» **About this exercise**: Write out exactly what each line says, starting with the first line below and ending on the one with "ENC pin CLK: D18 -> D13".

» **Exercise data**:
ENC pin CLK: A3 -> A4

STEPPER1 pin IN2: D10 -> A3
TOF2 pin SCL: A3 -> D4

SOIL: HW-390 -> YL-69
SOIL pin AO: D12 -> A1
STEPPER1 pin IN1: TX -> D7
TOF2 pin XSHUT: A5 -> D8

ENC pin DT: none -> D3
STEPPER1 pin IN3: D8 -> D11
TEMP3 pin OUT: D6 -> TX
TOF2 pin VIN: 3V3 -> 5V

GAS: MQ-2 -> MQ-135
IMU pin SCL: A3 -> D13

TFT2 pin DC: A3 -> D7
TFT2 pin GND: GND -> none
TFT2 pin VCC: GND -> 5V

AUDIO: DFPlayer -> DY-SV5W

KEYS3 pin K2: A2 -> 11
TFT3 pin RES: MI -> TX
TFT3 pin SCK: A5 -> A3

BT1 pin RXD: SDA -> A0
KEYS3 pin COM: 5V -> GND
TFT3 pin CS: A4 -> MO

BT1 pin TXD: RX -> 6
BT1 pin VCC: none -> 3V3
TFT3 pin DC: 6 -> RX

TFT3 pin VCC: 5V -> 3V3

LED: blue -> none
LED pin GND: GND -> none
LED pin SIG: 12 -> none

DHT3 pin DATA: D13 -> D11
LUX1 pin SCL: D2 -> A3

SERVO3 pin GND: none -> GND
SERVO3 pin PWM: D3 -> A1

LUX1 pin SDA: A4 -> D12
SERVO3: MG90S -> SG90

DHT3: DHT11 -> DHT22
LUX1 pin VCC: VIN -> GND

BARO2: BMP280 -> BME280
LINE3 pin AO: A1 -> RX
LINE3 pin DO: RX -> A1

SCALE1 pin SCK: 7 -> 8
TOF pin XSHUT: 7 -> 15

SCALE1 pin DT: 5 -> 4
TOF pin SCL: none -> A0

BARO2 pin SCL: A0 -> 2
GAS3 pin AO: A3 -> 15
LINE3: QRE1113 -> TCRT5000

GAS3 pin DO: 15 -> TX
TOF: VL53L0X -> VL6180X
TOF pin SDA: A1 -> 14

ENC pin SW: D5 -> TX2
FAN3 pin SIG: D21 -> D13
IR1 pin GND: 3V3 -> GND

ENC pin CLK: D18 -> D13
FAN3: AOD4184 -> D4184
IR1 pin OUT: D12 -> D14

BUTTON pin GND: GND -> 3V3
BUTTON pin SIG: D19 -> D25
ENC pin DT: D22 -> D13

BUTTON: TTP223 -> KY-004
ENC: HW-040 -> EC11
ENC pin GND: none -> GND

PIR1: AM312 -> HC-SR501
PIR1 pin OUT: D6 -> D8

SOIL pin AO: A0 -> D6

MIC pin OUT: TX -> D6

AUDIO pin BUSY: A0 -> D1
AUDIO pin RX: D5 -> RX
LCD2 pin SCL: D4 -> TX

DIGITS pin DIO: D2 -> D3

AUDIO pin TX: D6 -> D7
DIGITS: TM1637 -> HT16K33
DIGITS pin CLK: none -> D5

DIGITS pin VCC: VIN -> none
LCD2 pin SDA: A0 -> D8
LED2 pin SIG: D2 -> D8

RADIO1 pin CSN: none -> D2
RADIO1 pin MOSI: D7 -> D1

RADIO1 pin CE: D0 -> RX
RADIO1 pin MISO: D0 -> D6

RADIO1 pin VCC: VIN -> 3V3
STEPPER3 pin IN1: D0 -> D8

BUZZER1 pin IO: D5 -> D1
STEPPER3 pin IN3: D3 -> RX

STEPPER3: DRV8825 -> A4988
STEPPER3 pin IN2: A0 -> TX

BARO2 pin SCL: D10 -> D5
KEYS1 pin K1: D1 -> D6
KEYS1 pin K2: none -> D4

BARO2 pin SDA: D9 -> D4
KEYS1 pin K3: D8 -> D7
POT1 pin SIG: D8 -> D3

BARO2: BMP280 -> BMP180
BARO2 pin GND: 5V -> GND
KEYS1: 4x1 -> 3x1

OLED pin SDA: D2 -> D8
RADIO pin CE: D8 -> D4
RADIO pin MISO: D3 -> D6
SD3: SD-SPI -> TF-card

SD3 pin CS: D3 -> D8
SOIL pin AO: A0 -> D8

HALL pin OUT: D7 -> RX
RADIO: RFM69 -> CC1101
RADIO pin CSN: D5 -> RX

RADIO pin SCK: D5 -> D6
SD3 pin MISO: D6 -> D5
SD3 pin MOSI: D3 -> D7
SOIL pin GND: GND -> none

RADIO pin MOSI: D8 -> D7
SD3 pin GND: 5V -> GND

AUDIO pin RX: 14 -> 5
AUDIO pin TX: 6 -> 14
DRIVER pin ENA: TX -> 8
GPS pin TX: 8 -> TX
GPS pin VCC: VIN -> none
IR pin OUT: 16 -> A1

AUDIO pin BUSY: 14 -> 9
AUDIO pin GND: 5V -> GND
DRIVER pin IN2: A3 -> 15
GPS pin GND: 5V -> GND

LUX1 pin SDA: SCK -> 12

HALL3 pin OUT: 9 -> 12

» **Answer to the exercise**:
ENC pin CLK: A3 -> A4

STEPPER1 pin IN2: D10 -> A3
TOF2 pin SCL: A3 -> D4

SOIL: HW-390 -> YL-69
SOIL pin AO: D12 -> A1
STEPPER1 pin IN1: TX -> D7
TOF2 pin XSHUT: A5 -> D8

ENC pin DT: none -> D3
STEPPER1 pin IN3: D8 -> D11
TEMP3 pin OUT: D6 -> TX
TOF2 pin VIN: 3V3 -> 5V

GAS: MQ-2 -> MQ-135
IMU pin SCL: A3 -> D13

TFT2 pin DC: A3 -> D7
TFT2 pin GND: GND -> none
TFT2 pin VCC: GND -> 5V

AUDIO: DFPlayer -> DY-SV5W

KEYS3 pin K2: A2 -> 11
TFT3 pin RES: MI -> TX
TFT3 pin SCK: A5 -> A3

BT1 pin RXD: SDA -> A0
KEYS3 pin COM: 5V -> GND
TFT3 pin CS: A4 -> MO

BT1 pin TXD: RX -> 6
BT1 pin VCC: none -> 3V3
TFT3 pin DC: 6 -> RX

TFT3 pin VCC: 5V -> 3V3

LED: blue -> none
LED pin GND: GND -> none
LED pin SIG: 12 -> none

DHT3 pin DATA: D13 -> D11
LUX1 pin SCL: D2 -> A3

SERVO3 pin GND: none -> GND
SERVO3 pin PWM: D3 -> A1

LUX1 pin SDA: A4 -> D12
SERVO3: MG90S -> SG90

DHT3: DHT11 -> DHT22
LUX1 pin VCC: VIN -> GND

BARO2: BMP280 -> BME280
LINE3 pin AO: A1 -> RX
LINE3 pin DO: RX -> A1

SCALE1 pin SCK: 7 -> 8
TOF pin XSHUT: 7 -> 15

SCALE1 pin DT: 5 -> 4
TOF pin SCL: none -> A0

BARO2 pin SCL: A0 -> 2
GAS3 pin AO: A3 -> 15
LINE3: QRE1113 -> TCRT5000

GAS3 pin DO: 15 -> TX
TOF: VL53L0X -> VL6180X
TOF pin SDA: A1 -> 14

ENC pin SW: D5 -> TX2
FAN3 pin SIG: D21 -> D13
IR1 pin GND: 3V3 -> GND

ENC pin CLK: D18 -> D13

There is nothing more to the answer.